:: THE DATA ::

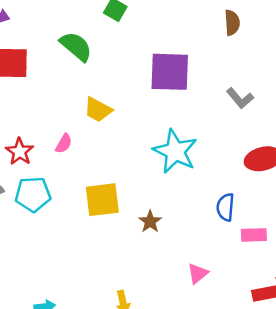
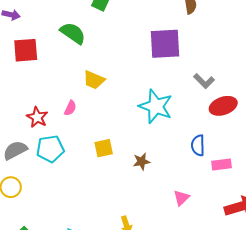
purple square: (170, 72) -> (165, 44), moved
gray L-shape: (240, 98) -> (204, 81), moved
yellow square: (102, 200) -> (104, 148), size x0.7
brown star: (150, 222) -> (142, 162), turned 30

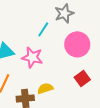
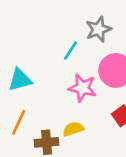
pink star: (32, 57) -> (82, 88), moved

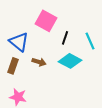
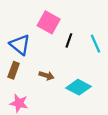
cyan diamond: (70, 61) -> (78, 87), moved
brown arrow: (39, 62) -> (47, 76), moved

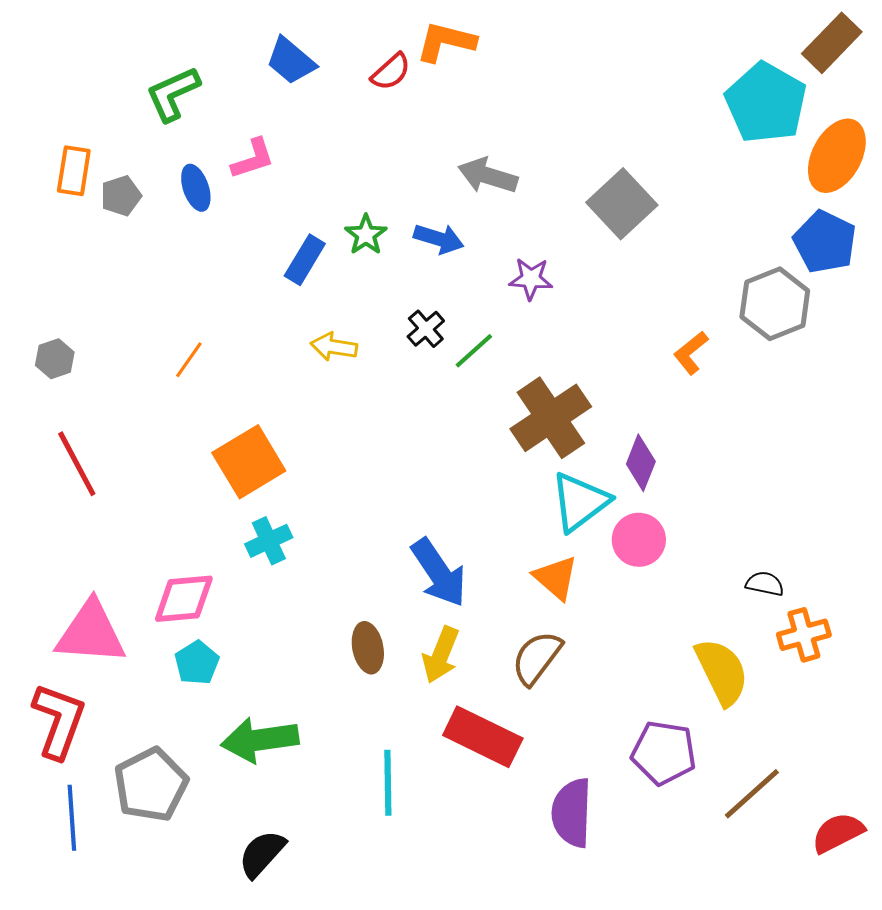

:::

▶ EXERCISE: An exact copy of the lines from the one with "brown star: (150, 222)" through the last line of the records, inclusive, is required, with all pictures left out.

▶ ANSWER SPACE:
brown star: (150, 222) -> (142, 162), turned 30

pink star: (32, 57) -> (82, 88), moved

cyan diamond: (70, 61) -> (78, 87), moved
brown arrow: (39, 62) -> (47, 76), moved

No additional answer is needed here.